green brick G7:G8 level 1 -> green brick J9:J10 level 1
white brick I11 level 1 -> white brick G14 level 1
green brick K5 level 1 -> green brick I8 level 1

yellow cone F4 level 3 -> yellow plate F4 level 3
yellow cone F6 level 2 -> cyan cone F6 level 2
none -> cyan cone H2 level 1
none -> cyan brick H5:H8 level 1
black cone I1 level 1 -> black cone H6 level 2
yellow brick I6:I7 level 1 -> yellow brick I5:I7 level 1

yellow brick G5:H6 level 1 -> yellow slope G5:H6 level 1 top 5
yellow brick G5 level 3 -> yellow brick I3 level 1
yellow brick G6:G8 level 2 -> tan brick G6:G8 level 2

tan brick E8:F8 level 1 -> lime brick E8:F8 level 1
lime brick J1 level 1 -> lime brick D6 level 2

...

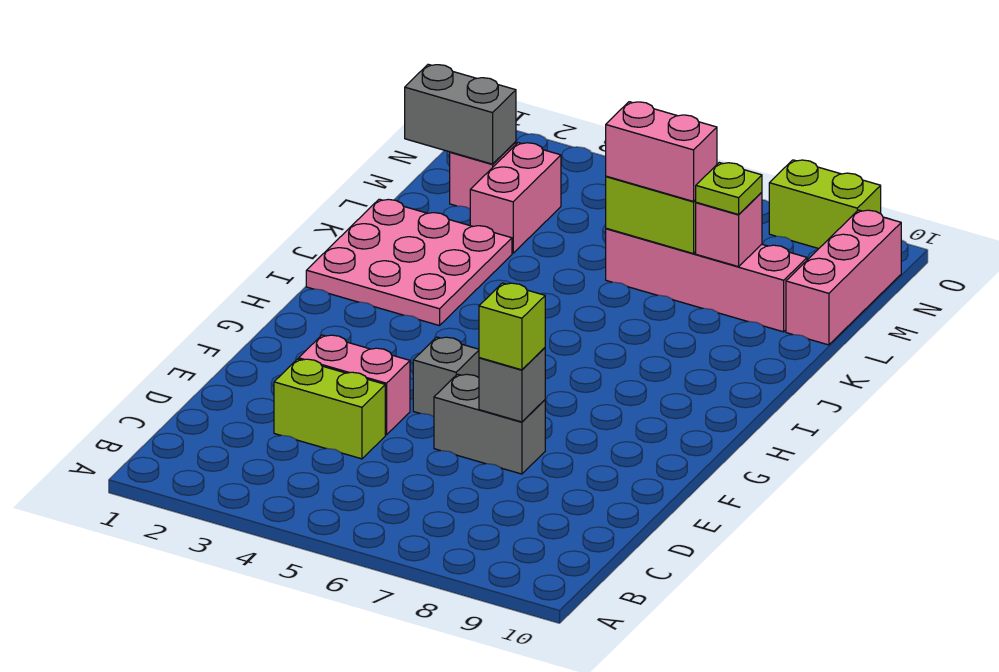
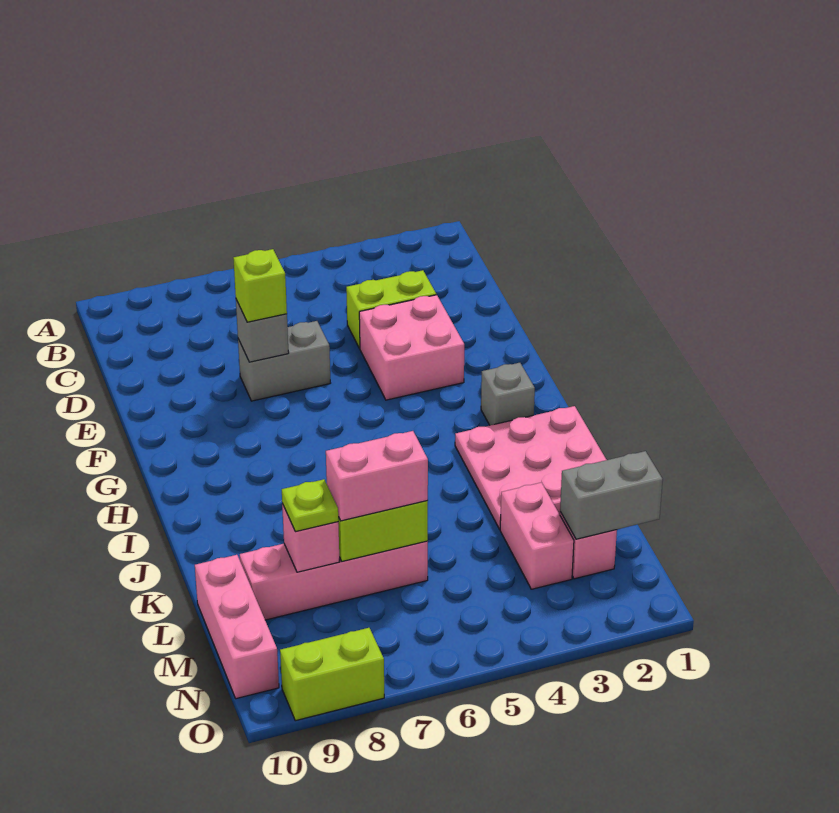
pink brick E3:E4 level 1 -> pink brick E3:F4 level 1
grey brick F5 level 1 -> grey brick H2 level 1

==

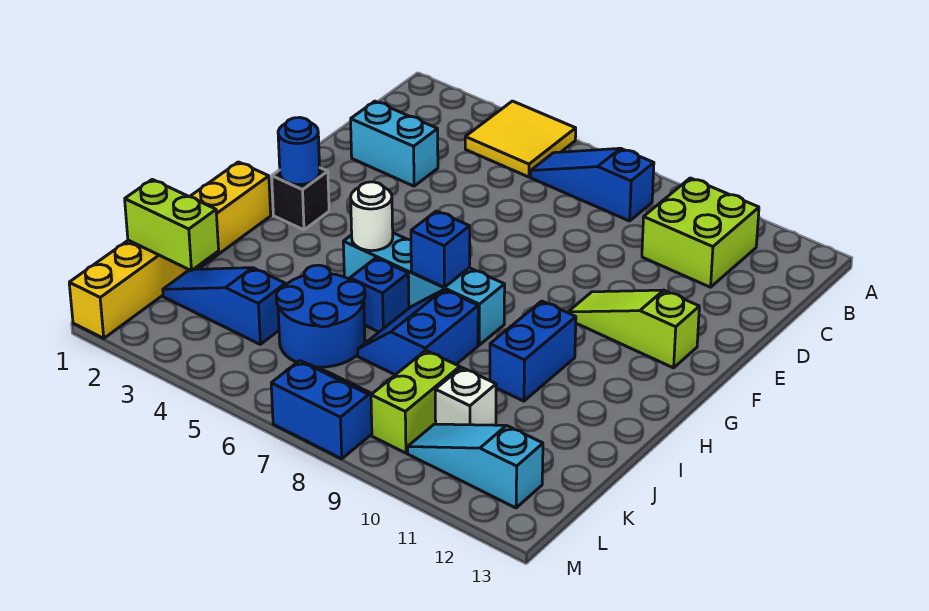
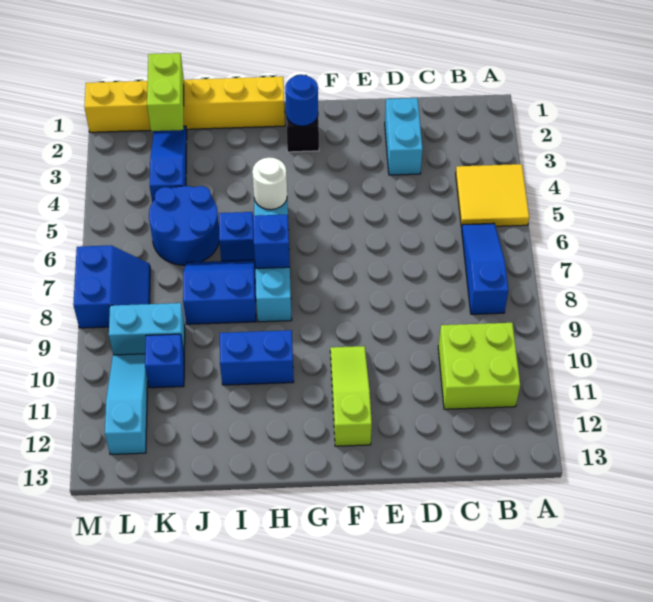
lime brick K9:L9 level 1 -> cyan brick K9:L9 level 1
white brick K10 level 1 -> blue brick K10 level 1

Work instruction
Set down, unchanged, only those lines above that fall between the line with "black cone I1" and the line with "lime brick J1", the two end lines included.

Answer for the task
black cone I1 level 1 -> black cone H6 level 2
yellow brick I6:I7 level 1 -> yellow brick I5:I7 level 1

yellow brick G5:H6 level 1 -> yellow slope G5:H6 level 1 top 5
yellow brick G5 level 3 -> yellow brick I3 level 1
yellow brick G6:G8 level 2 -> tan brick G6:G8 level 2

tan brick E8:F8 level 1 -> lime brick E8:F8 level 1
lime brick J1 level 1 -> lime brick D6 level 2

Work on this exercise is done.